[Change listing data]

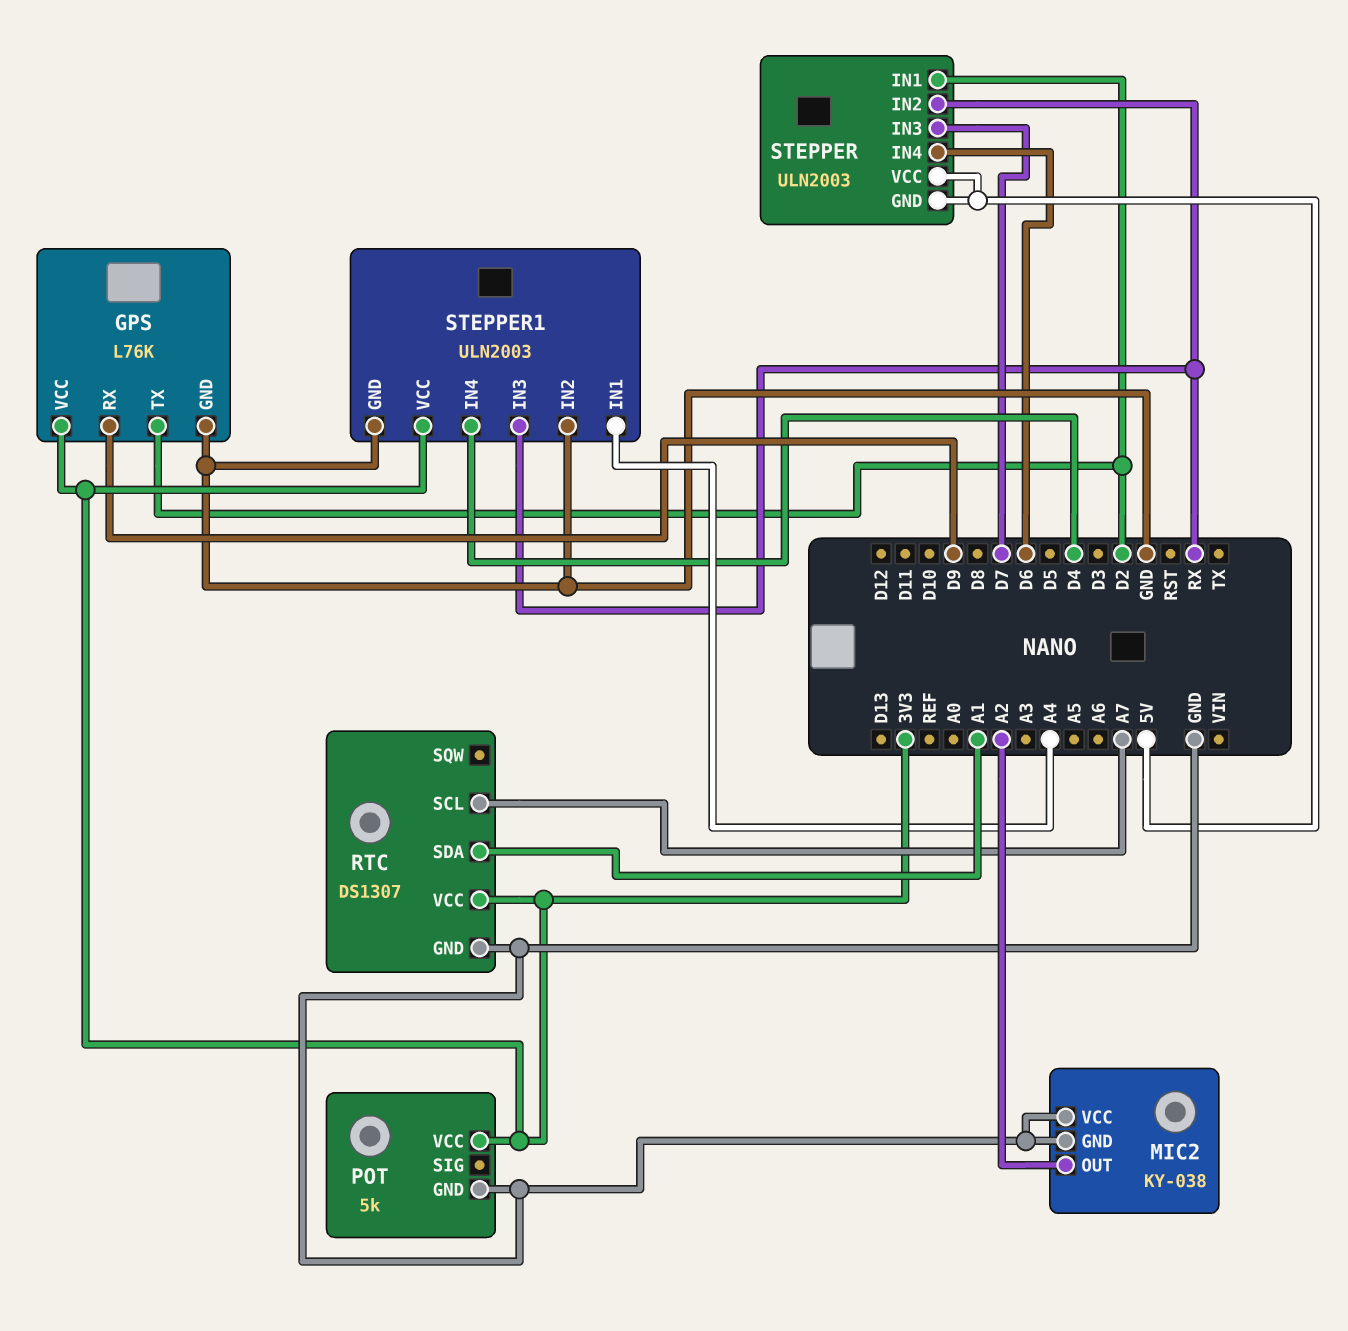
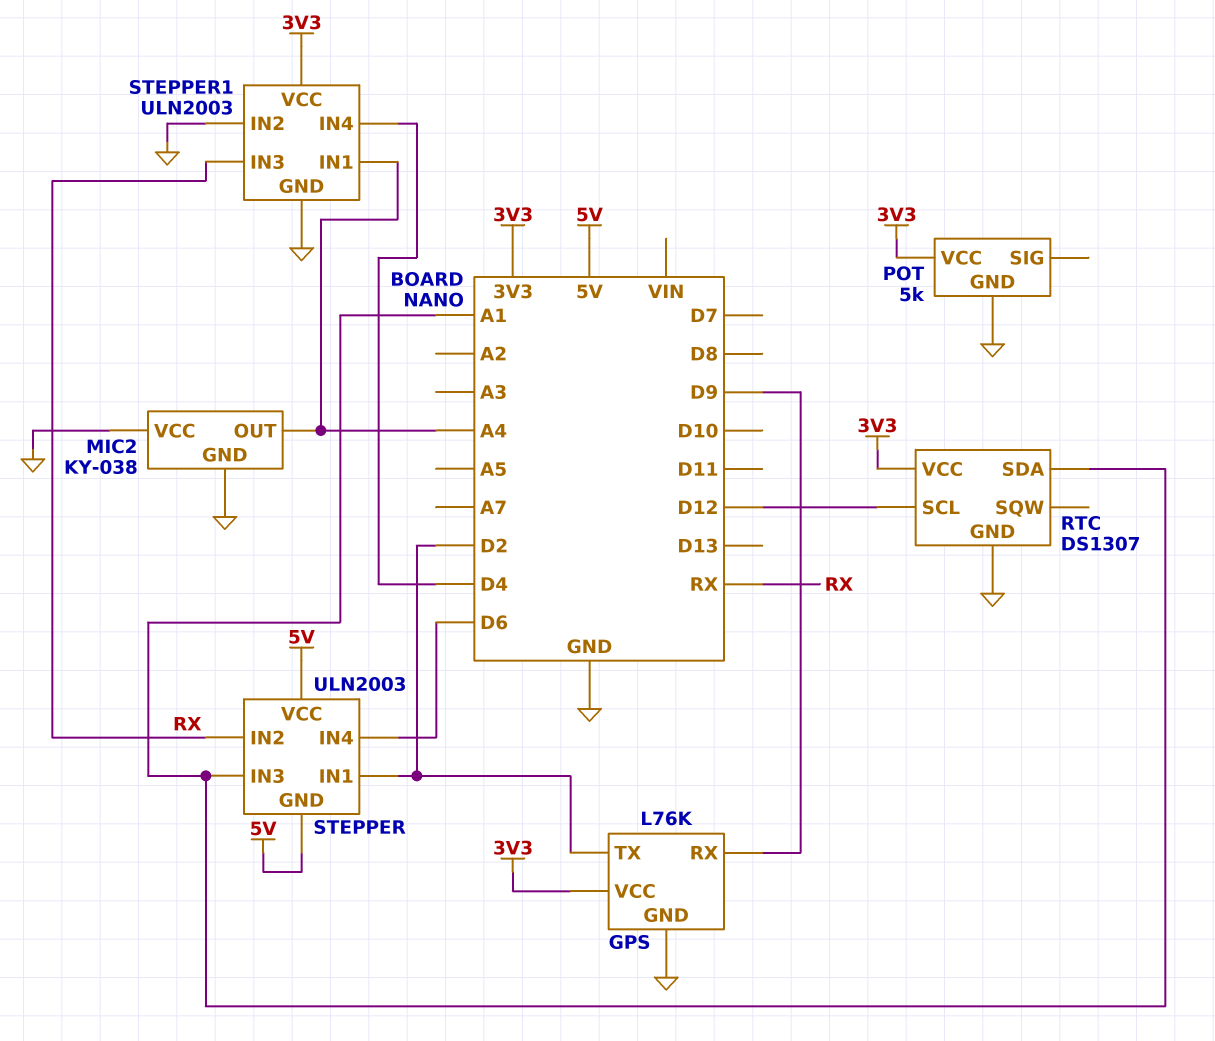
MIC2 pin OUT: A2 -> A4
RTC pin SCL: A7 -> D12
STEPPER pin IN3: D7 -> A1

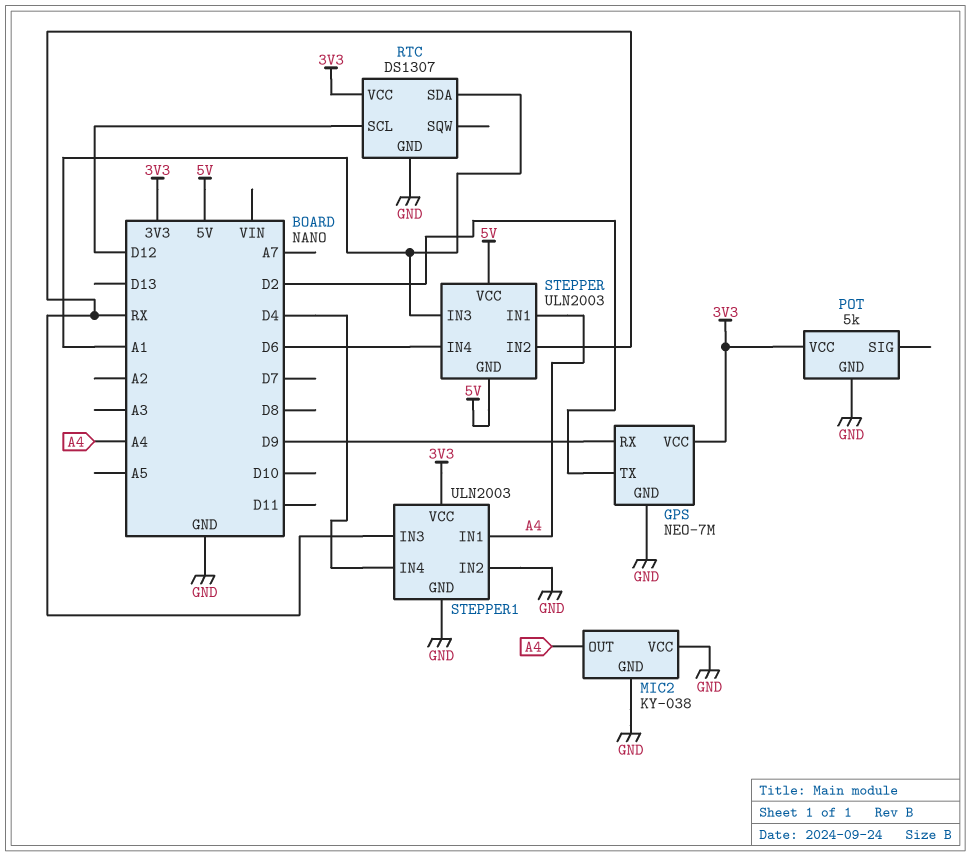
GPS: L76K -> NEO-7M
STEPPER pin IN1: D2 -> A4

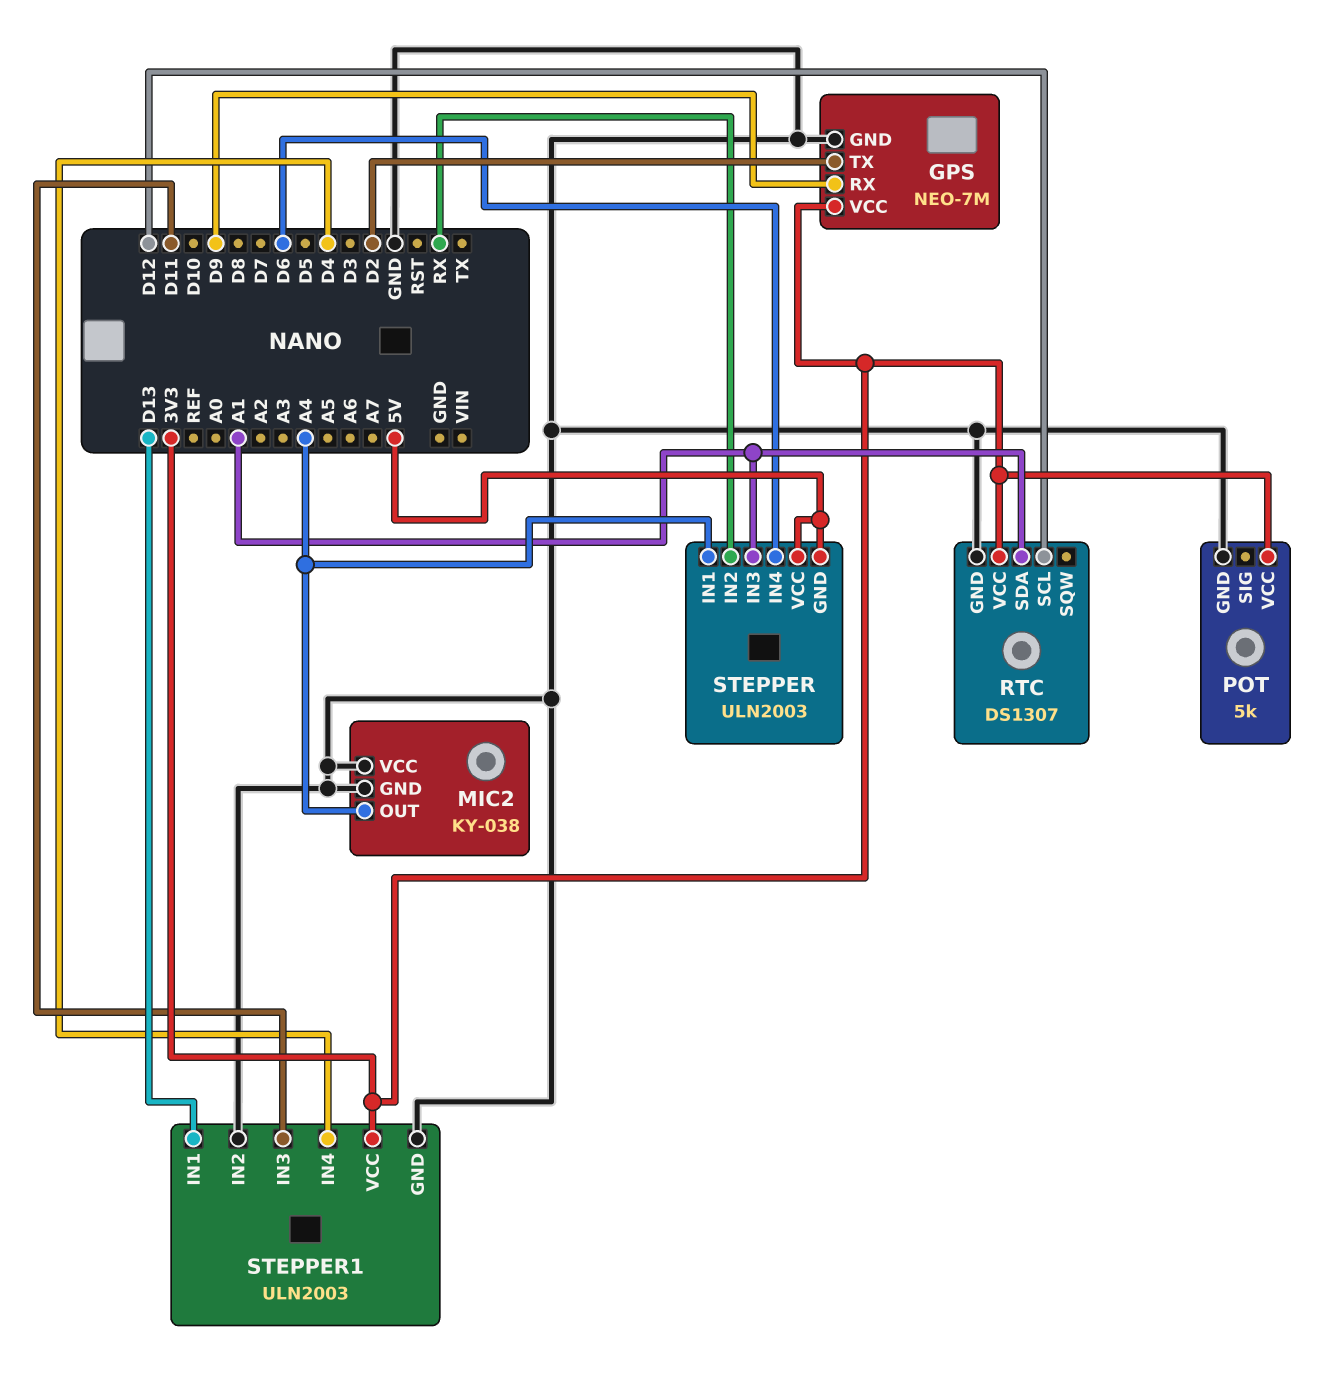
STEPPER1 pin IN1: A4 -> D13
STEPPER1 pin IN3: RX -> D11

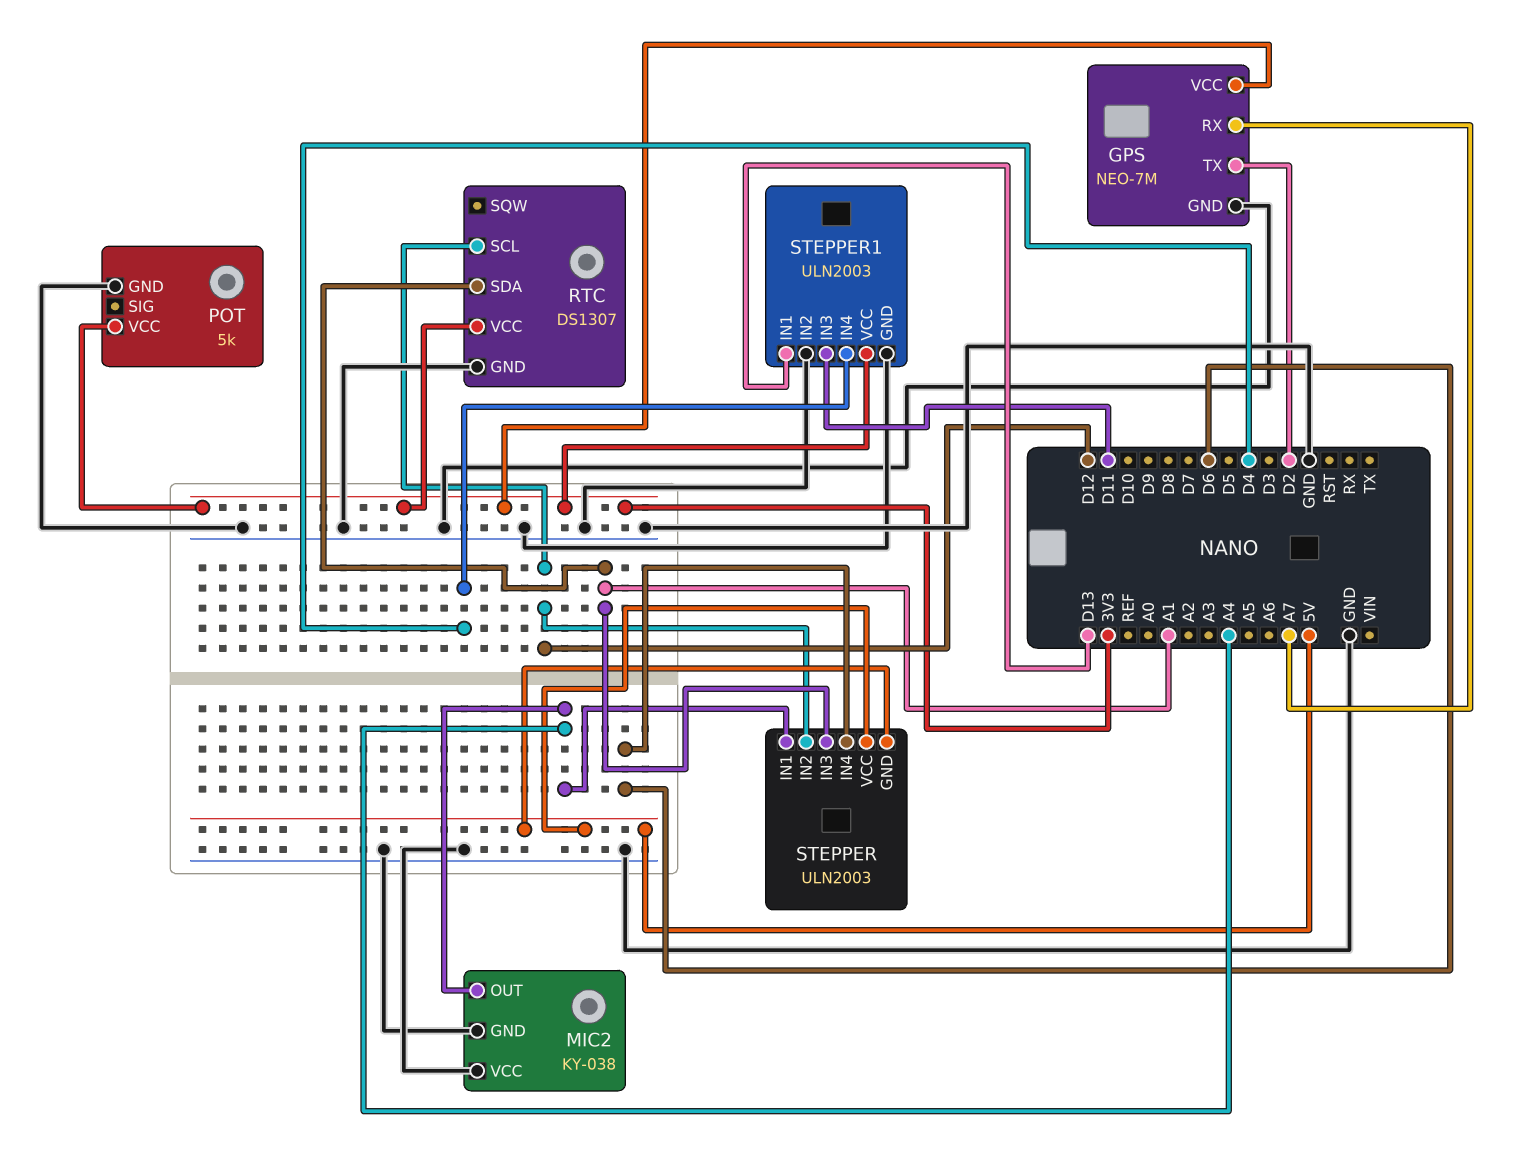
GPS pin RX: D9 -> A7
STEPPER pin IN2: RX -> D12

Work required :: Copy all of the entries verbatim, leaving out any pictures they contain.

Response to the task ::
MIC2 pin OUT: A2 -> A4
RTC pin SCL: A7 -> D12
STEPPER pin IN3: D7 -> A1

GPS: L76K -> NEO-7M
STEPPER pin IN1: D2 -> A4

STEPPER1 pin IN1: A4 -> D13
STEPPER1 pin IN3: RX -> D11

GPS pin RX: D9 -> A7
STEPPER pin IN2: RX -> D12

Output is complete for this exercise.